Given data:
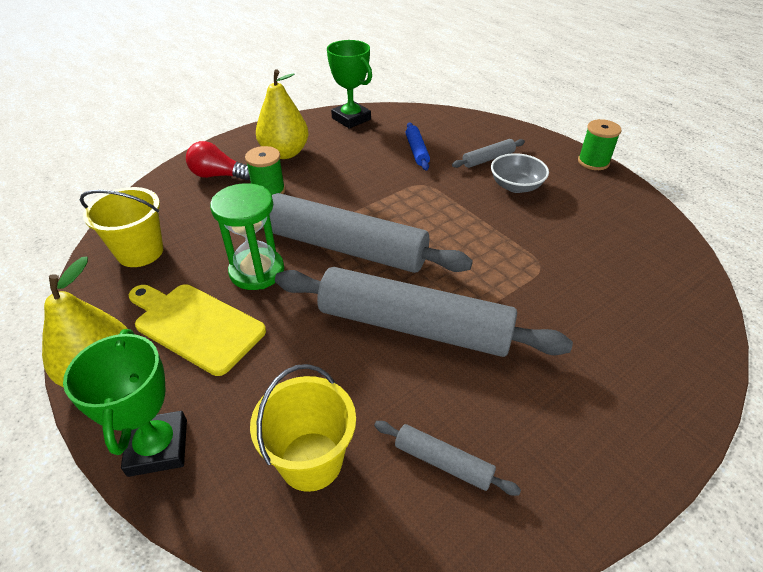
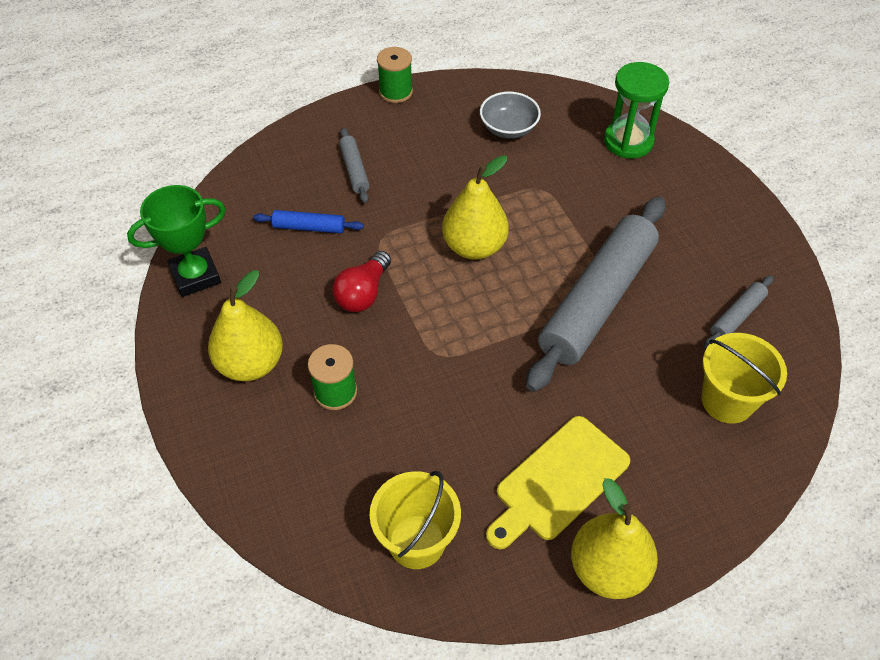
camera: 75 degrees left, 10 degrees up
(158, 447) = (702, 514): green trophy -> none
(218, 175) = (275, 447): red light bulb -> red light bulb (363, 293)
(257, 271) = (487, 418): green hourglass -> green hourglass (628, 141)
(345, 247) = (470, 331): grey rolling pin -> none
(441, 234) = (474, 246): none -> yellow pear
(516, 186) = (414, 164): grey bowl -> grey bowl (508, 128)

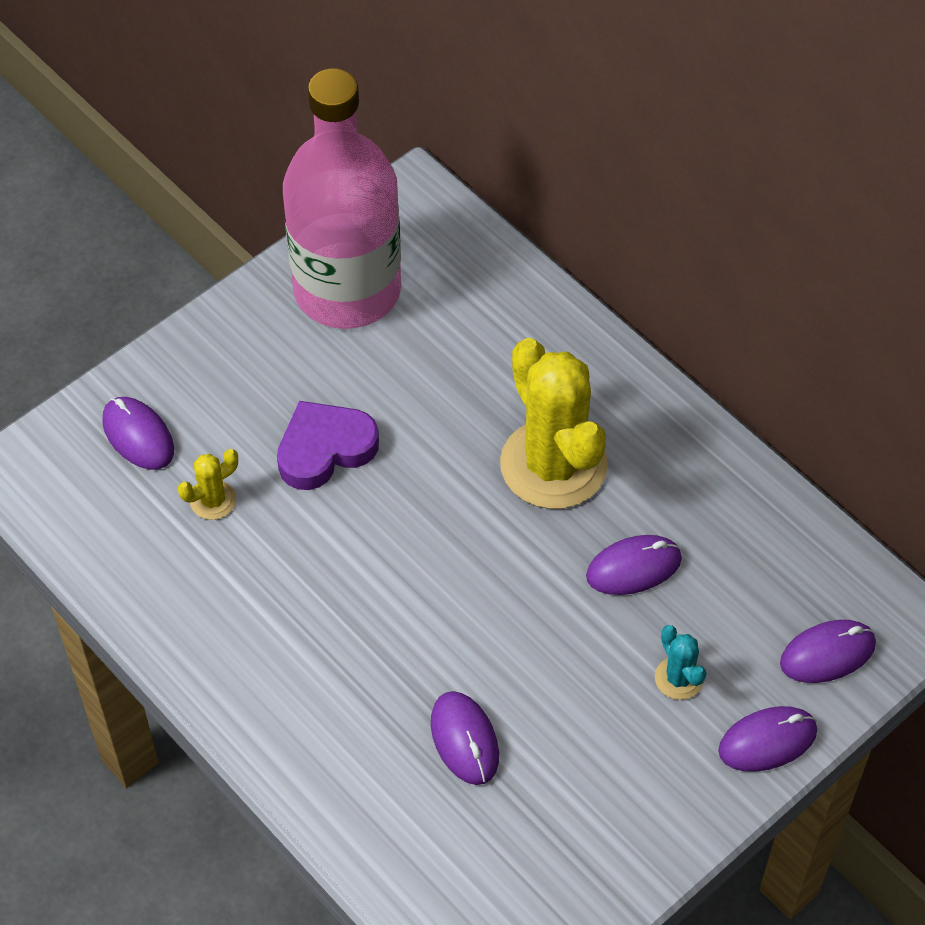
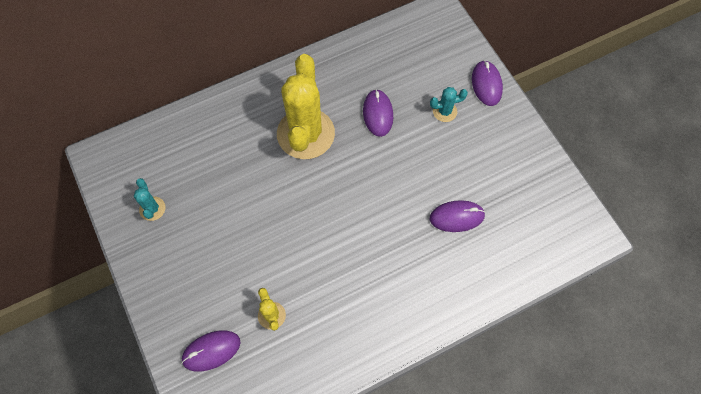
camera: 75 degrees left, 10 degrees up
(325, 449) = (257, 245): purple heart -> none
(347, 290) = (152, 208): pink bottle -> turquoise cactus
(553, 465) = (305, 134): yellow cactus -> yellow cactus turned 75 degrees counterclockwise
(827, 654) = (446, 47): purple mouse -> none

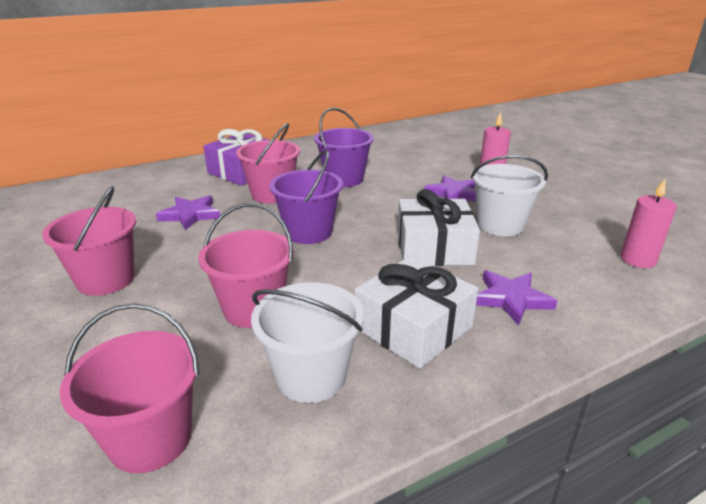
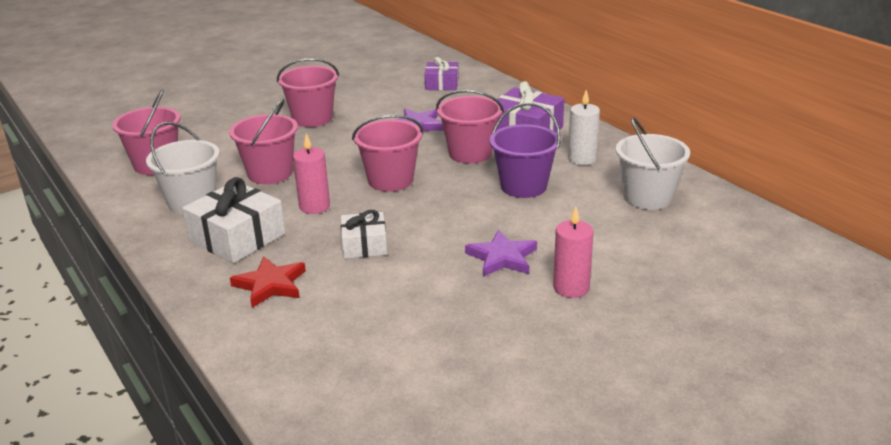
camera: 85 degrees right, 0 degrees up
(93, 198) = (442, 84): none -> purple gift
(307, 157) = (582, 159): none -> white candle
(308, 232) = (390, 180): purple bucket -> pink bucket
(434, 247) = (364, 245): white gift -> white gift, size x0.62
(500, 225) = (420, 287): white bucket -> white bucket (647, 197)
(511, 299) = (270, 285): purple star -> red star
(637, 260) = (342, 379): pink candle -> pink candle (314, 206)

Task item: Produce a verbatim copy of all records, minus pictures.

Output below:
camera: 75 degrees left, 10 degrees up
(158, 447) = (702, 514): green trophy -> none
(218, 175) = (275, 447): red light bulb -> red light bulb (363, 293)
(257, 271) = (487, 418): green hourglass -> green hourglass (628, 141)
(345, 247) = (470, 331): grey rolling pin -> none
(441, 234) = (474, 246): none -> yellow pear
(516, 186) = (414, 164): grey bowl -> grey bowl (508, 128)

camera: 75 degrees left, 10 degrees up
(325, 449) = (257, 245): purple heart -> none
(347, 290) = (152, 208): pink bottle -> turquoise cactus
(553, 465) = (305, 134): yellow cactus -> yellow cactus turned 75 degrees counterclockwise
(827, 654) = (446, 47): purple mouse -> none

camera: 85 degrees right, 0 degrees up
(93, 198) = (442, 84): none -> purple gift
(307, 157) = (582, 159): none -> white candle
(308, 232) = (390, 180): purple bucket -> pink bucket
(434, 247) = (364, 245): white gift -> white gift, size x0.62
(500, 225) = (420, 287): white bucket -> white bucket (647, 197)
(511, 299) = (270, 285): purple star -> red star
(637, 260) = (342, 379): pink candle -> pink candle (314, 206)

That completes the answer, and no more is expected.